» The data
- Opening Delimiter -

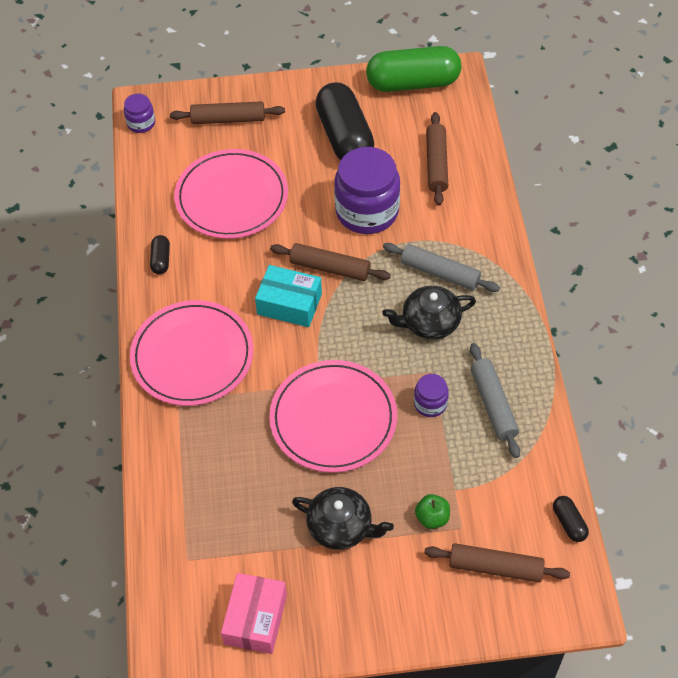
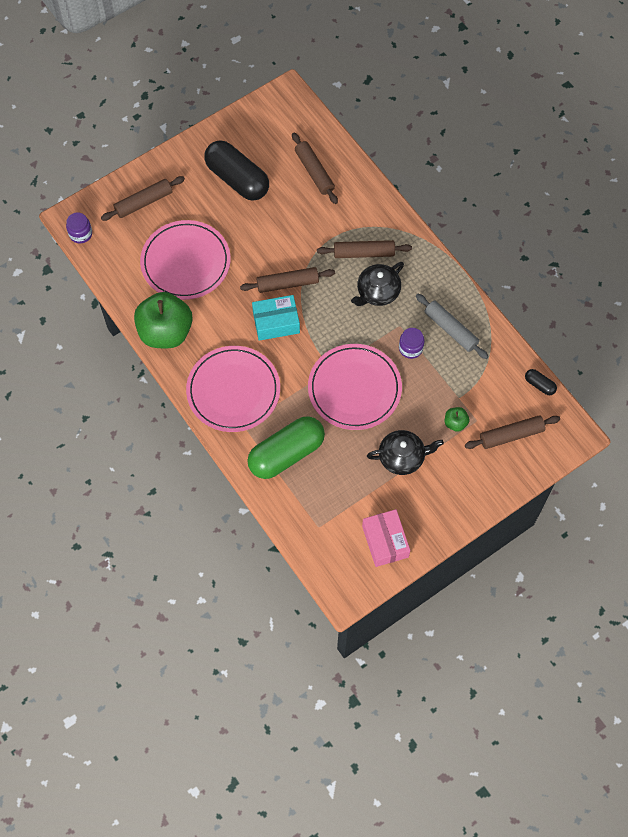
camera: 30 degrees left, 10 degrees up
(161, 260) = (165, 332): black capsule -> green apple
(367, 211) = (287, 230): purple jar -> none
(413, 83) = (260, 115): green capsule -> green capsule (286, 454)
(440, 273) = (364, 253): grey rolling pin -> brown rolling pin

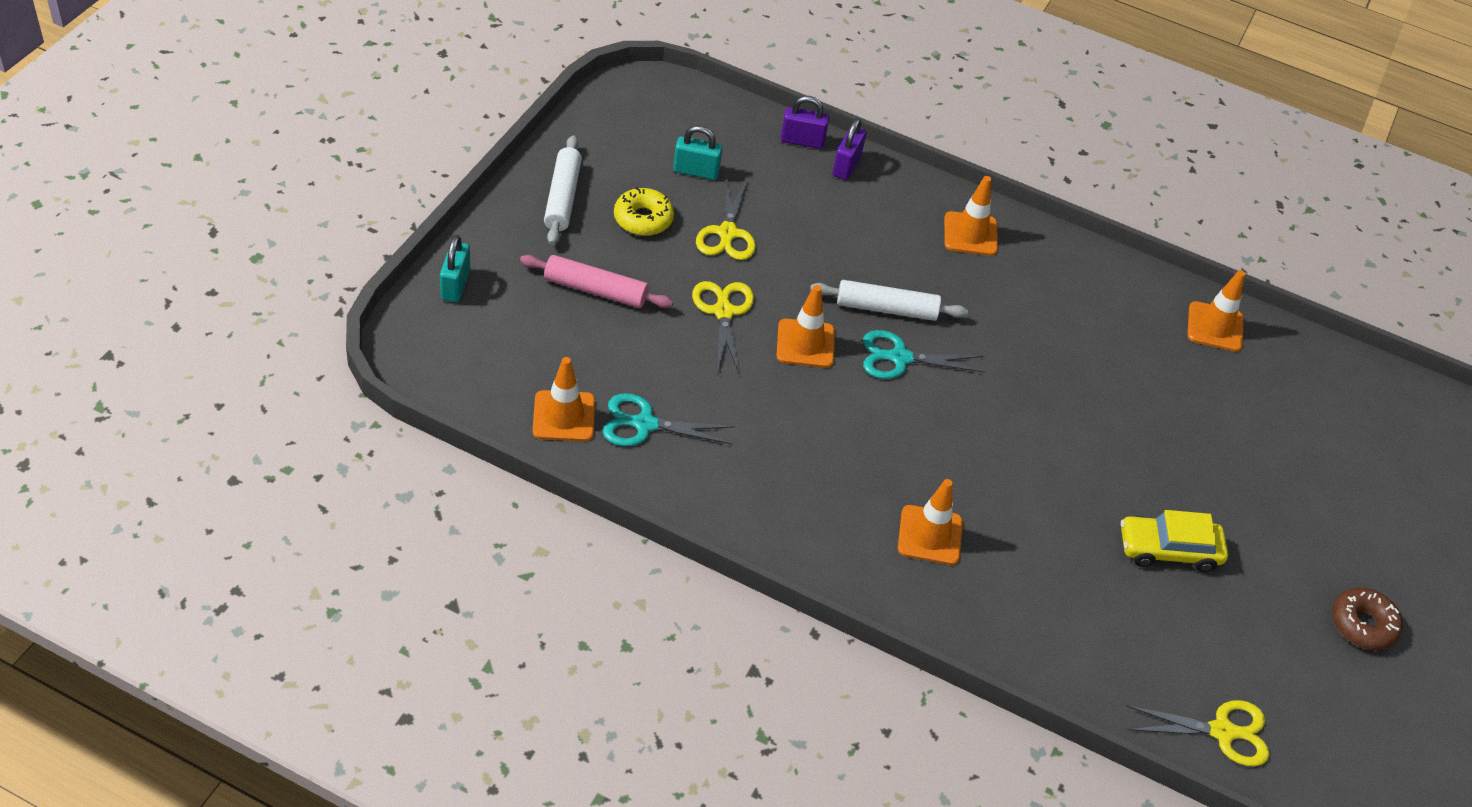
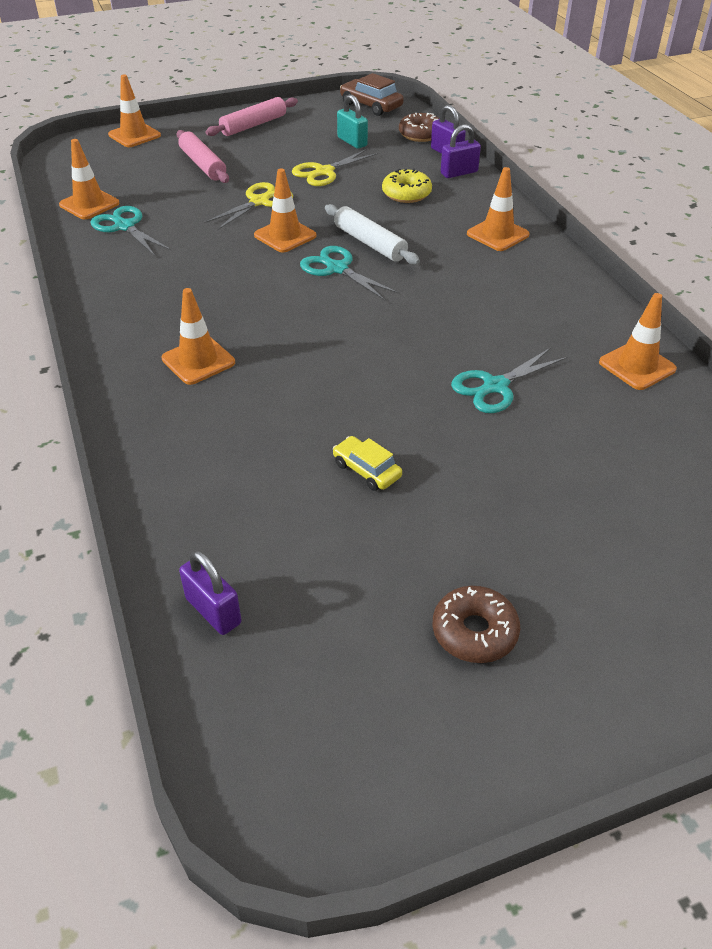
camera: 50 degrees right, 5 degrees down
(455, 285) = (134, 135): turquoise padlock -> orange traffic cone
(563, 197) = (253, 125): white rolling pin -> pink rolling pin
(642, 101) = (371, 106): none -> brown car
(643, 219) = (283, 148): yellow donut -> yellow donut (406, 194)
(746, 124) = (420, 134): none -> brown donut
(1155, 411) = (495, 386): none -> turquoise scissors
(1168, 550) = (366, 470): yellow car -> yellow car, size x0.65
(1222, 731) = (213, 611): yellow scissors -> purple padlock

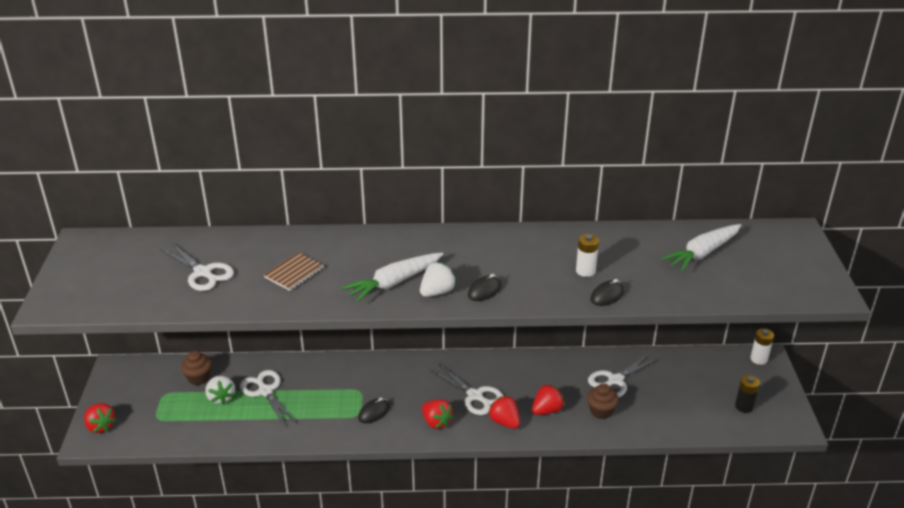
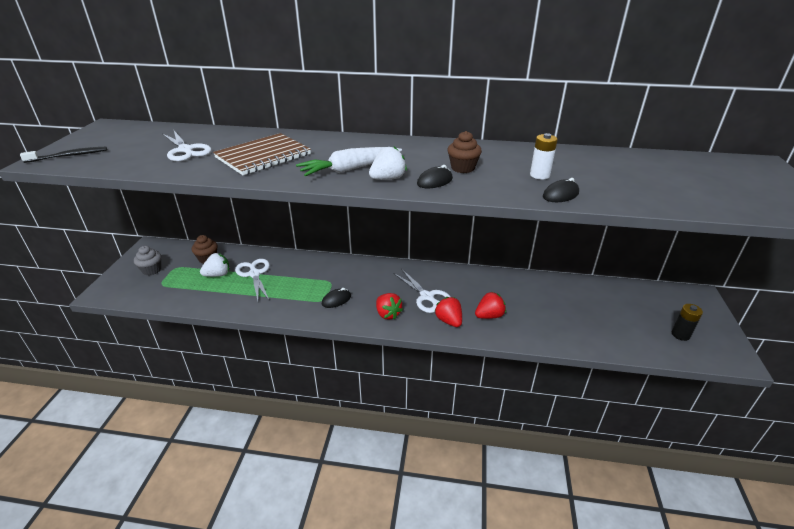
camera: 10 degrees right, 0 degrees up
(75, 295) = (69, 156): none -> black toothbrush
(100, 426) = (115, 285): red strawberry -> none
(135, 401) = (152, 270): none -> grey cupcake
(221, 397) = (218, 274): white strawberry -> white strawberry turned 105 degrees counterclockwise
(294, 273) = (263, 156): brown notebook -> brown notebook, size x1.72
(601, 411) = (540, 322): brown cupcake -> brown cupcake (462, 168)
(615, 380) = (555, 298): white scissors -> none
(702, 253) = (662, 171): white carrot -> none
(759, 359) = (692, 295): white battery -> none

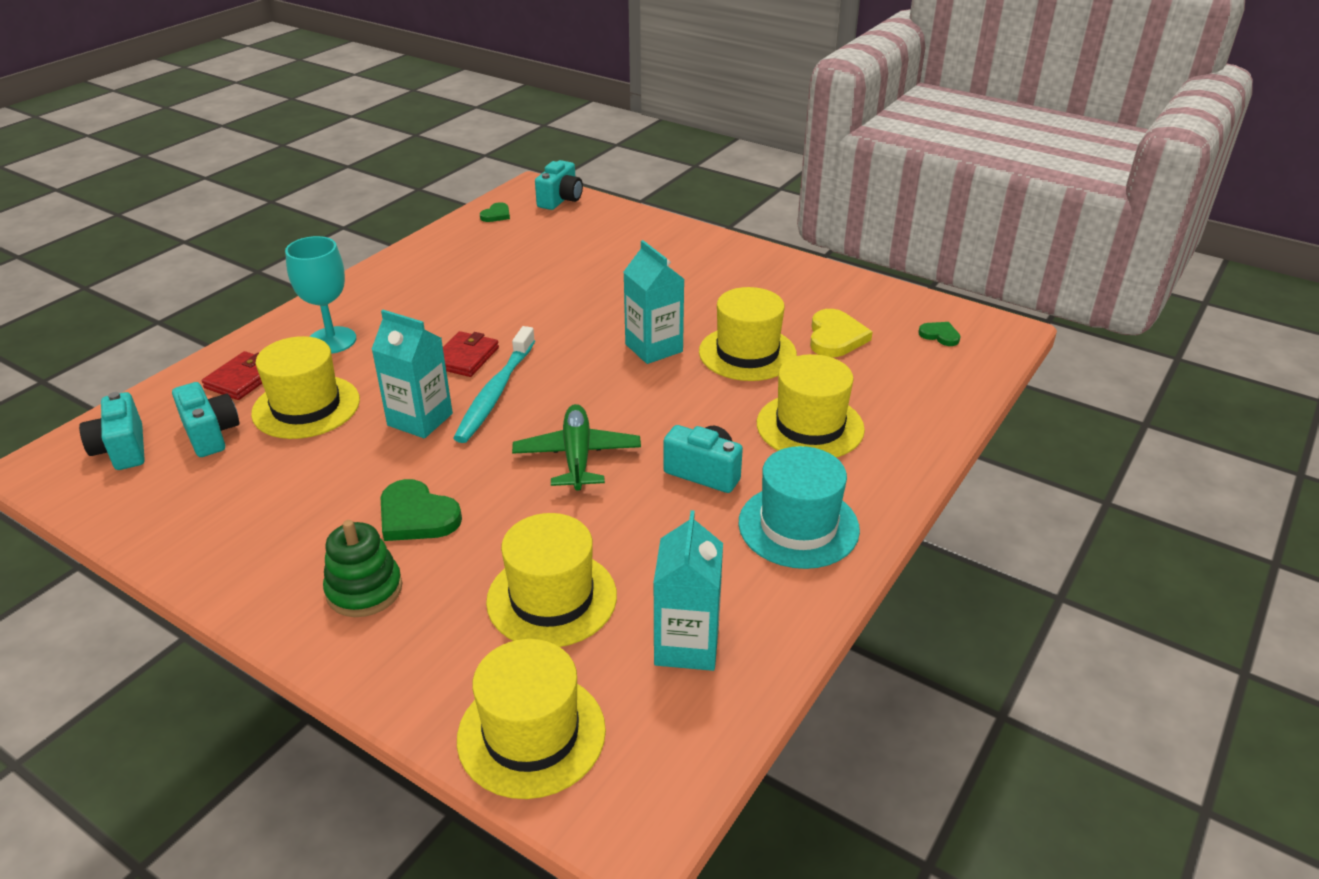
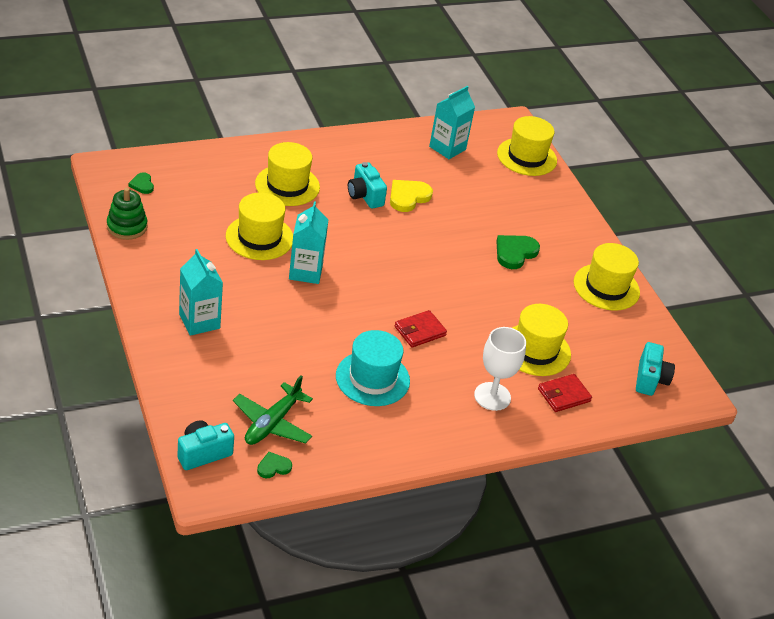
camera: 150 degrees left, 5 degrees up
(211, 434) = (597, 361): turquoise camera -> none
(332, 340) = (492, 396): turquoise goblet -> white goblet
(364, 590) = (558, 235): green stacking toy -> green stacking toy (127, 227)
(417, 516) = (515, 253): green heart -> green heart turned 120 degrees counterclockwise
(420, 419) = (477, 304): turquoise carton -> turquoise carton (199, 321)
(495, 392) = (423, 296): turquoise toothbrush -> none
(552, 598) = (483, 189): yellow hat -> yellow hat (606, 287)
(577, 456) = (415, 237): green plane -> green plane (272, 423)
(798, 526) = (354, 155): turquoise hat -> turquoise hat (372, 378)
(835, 337) = (198, 217): yellow heart -> yellow heart (408, 197)

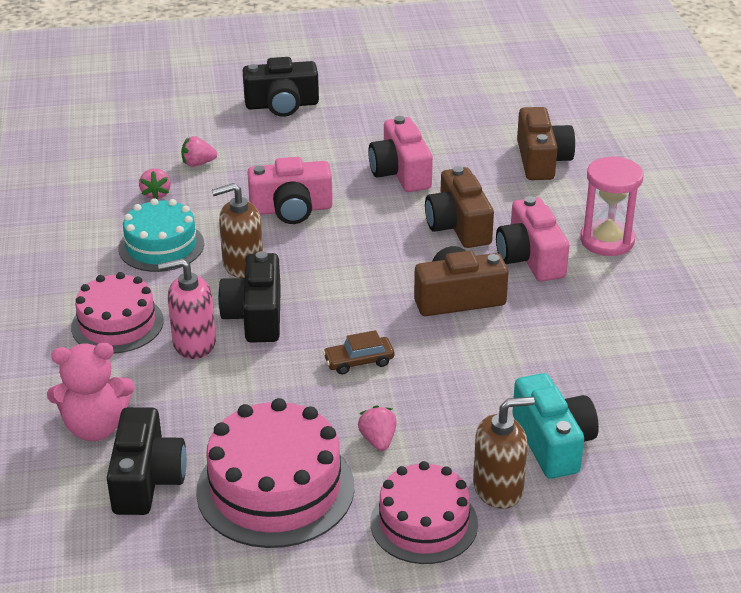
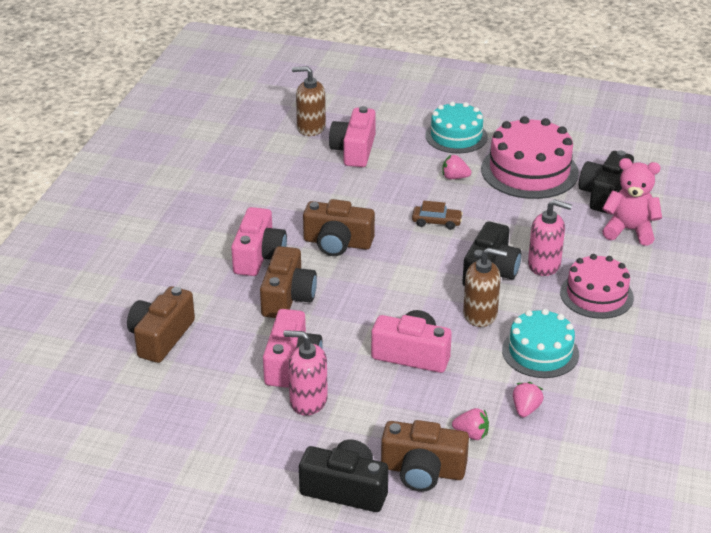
camera: 155 degrees left, 0 degrees up
(226, 130) = (422, 471): none -> brown camera
(360, 150) = (308, 401): none -> pink soap dispenser
(378, 440) = (454, 177): pink strawberry -> pink strawberry turned 90 degrees clockwise
(424, 523) = (456, 136): pink cake -> turquoise cake
(498, 489) = (404, 139): brown soap dispenser -> brown soap dispenser (311, 128)
(553, 442) = (354, 150): turquoise camera -> pink camera
(607, 241) = (190, 252): pink hourglass -> none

- Closing Delimiter -

» Task item
Search the listing for "toothbrush" and show every line where it occurs.

» Task output
(75, 295) = (69, 156): none -> black toothbrush
(495, 392) = (423, 296): turquoise toothbrush -> none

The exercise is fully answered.